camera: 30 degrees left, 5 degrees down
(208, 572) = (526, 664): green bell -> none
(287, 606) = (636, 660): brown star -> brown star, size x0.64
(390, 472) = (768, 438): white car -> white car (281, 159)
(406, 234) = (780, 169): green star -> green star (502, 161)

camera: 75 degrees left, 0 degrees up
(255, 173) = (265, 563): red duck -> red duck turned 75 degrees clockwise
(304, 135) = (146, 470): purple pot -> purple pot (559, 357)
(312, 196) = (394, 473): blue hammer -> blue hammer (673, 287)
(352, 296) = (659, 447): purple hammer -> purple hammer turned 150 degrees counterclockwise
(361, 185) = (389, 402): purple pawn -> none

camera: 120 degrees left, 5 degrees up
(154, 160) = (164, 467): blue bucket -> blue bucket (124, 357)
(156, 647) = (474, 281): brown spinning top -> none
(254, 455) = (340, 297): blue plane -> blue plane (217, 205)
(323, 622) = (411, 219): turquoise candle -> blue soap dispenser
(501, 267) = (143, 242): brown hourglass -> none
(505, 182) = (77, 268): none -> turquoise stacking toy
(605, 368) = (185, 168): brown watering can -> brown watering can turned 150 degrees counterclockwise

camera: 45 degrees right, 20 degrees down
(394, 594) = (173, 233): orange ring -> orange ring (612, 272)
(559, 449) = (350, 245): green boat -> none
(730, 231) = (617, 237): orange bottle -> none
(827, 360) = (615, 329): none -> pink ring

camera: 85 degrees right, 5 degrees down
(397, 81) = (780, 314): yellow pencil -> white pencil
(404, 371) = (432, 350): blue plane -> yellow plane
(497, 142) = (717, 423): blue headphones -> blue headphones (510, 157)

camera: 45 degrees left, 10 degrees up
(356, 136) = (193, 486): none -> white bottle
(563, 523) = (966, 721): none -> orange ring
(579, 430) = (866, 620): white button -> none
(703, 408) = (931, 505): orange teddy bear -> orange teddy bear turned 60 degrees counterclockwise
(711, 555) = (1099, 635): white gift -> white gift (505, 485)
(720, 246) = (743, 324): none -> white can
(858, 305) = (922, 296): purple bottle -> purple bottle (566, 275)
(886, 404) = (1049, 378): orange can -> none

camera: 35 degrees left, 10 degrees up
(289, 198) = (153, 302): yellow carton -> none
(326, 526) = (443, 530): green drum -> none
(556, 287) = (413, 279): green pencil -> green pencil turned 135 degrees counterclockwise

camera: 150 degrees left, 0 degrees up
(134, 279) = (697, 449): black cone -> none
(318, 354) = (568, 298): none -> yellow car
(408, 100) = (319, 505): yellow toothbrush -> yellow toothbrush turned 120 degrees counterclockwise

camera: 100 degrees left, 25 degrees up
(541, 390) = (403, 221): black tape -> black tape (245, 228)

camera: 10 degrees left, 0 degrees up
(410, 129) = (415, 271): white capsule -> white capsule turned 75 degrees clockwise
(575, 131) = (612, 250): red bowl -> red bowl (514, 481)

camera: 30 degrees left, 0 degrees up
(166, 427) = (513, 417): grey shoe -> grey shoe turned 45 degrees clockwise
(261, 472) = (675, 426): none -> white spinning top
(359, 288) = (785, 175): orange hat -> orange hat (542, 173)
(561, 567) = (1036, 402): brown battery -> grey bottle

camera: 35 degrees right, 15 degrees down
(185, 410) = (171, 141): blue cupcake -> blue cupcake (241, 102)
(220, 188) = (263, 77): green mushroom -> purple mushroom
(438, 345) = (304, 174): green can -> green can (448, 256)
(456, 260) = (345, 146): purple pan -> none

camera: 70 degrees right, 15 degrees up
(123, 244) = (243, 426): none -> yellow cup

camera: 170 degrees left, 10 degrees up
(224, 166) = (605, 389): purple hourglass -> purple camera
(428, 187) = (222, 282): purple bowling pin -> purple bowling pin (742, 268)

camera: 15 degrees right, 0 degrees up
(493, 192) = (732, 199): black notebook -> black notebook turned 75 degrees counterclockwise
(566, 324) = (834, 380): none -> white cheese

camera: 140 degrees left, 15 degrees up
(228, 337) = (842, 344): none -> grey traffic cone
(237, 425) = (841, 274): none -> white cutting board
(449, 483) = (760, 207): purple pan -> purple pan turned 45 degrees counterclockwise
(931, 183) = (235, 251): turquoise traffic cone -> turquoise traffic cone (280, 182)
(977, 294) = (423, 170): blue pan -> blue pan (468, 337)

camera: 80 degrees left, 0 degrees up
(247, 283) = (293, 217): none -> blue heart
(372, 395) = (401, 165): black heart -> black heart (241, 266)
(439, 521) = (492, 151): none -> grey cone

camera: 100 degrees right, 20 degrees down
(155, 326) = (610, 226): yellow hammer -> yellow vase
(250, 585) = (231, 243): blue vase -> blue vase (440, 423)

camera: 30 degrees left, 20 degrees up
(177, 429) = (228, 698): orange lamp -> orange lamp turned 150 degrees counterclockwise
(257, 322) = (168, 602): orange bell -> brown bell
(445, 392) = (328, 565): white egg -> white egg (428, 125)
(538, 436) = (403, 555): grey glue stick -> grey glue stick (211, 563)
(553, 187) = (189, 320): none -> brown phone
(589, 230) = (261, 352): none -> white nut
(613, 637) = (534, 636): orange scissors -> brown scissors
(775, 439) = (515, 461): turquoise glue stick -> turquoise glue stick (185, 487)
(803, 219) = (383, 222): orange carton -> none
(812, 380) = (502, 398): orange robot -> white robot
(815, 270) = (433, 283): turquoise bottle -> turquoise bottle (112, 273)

────

→ Exercise objective: Transcribe only, please, the lines from the first line of the records through the line with "(505, 182) = (77, 268): none". Both of those lines are included.

→ Result of this exercise:
camera: 30 degrees left, 5 degrees down
(208, 572) = (526, 664): green bell -> none
(287, 606) = (636, 660): brown star -> brown star, size x0.64
(390, 472) = (768, 438): white car -> white car (281, 159)
(406, 234) = (780, 169): green star -> green star (502, 161)

camera: 75 degrees left, 0 degrees up
(255, 173) = (265, 563): red duck -> red duck turned 75 degrees clockwise
(304, 135) = (146, 470): purple pot -> purple pot (559, 357)
(312, 196) = (394, 473): blue hammer -> blue hammer (673, 287)
(352, 296) = (659, 447): purple hammer -> purple hammer turned 150 degrees counterclockwise
(361, 185) = (389, 402): purple pawn -> none

camera: 120 degrees left, 5 degrees up
(154, 160) = (164, 467): blue bucket -> blue bucket (124, 357)
(156, 647) = (474, 281): brown spinning top -> none
(254, 455) = (340, 297): blue plane -> blue plane (217, 205)
(323, 622) = (411, 219): turquoise candle -> blue soap dispenser
(501, 267) = (143, 242): brown hourglass -> none
(505, 182) = (77, 268): none -> turquoise stacking toy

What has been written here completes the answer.